Your goal
Please copy every line of the material below word for word, but omit the pictures from your answer.

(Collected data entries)
+++

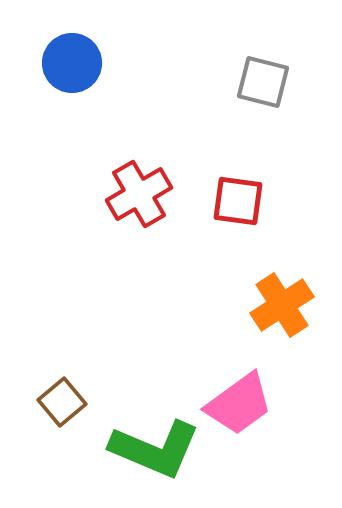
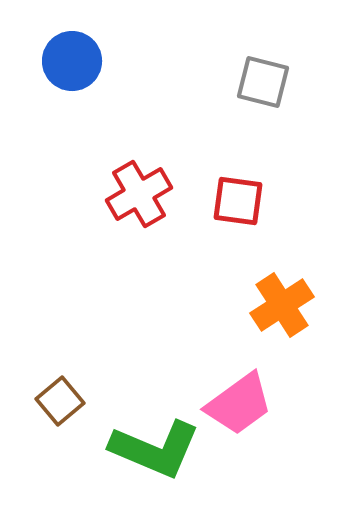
blue circle: moved 2 px up
brown square: moved 2 px left, 1 px up
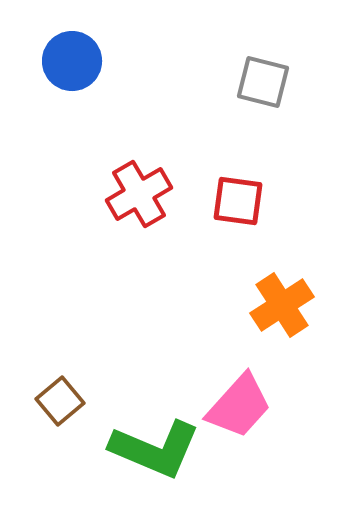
pink trapezoid: moved 2 px down; rotated 12 degrees counterclockwise
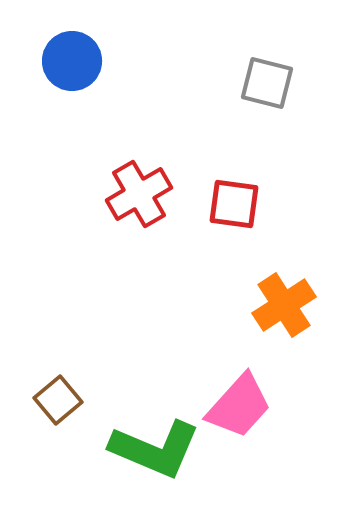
gray square: moved 4 px right, 1 px down
red square: moved 4 px left, 3 px down
orange cross: moved 2 px right
brown square: moved 2 px left, 1 px up
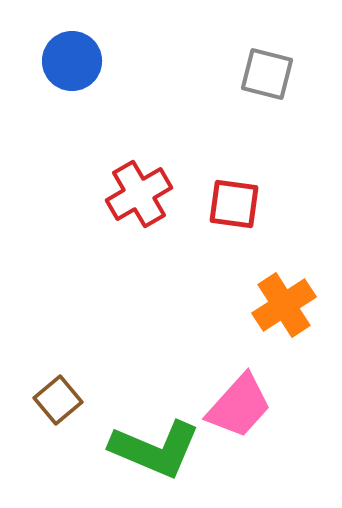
gray square: moved 9 px up
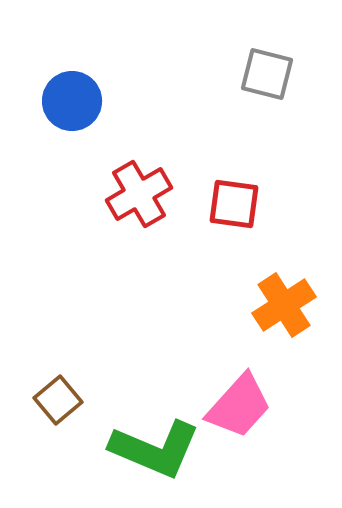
blue circle: moved 40 px down
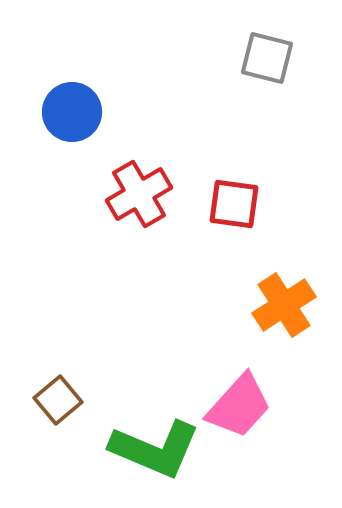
gray square: moved 16 px up
blue circle: moved 11 px down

+++

Expected answer
blue circle: moved 2 px up
brown square: moved 2 px left, 1 px up
pink trapezoid: moved 2 px down; rotated 12 degrees counterclockwise
gray square: moved 4 px right, 1 px down
red square: moved 4 px left, 3 px down
orange cross: moved 2 px right
brown square: moved 2 px left, 1 px up
gray square: moved 9 px up
blue circle: moved 40 px down
gray square: moved 16 px up
blue circle: moved 11 px down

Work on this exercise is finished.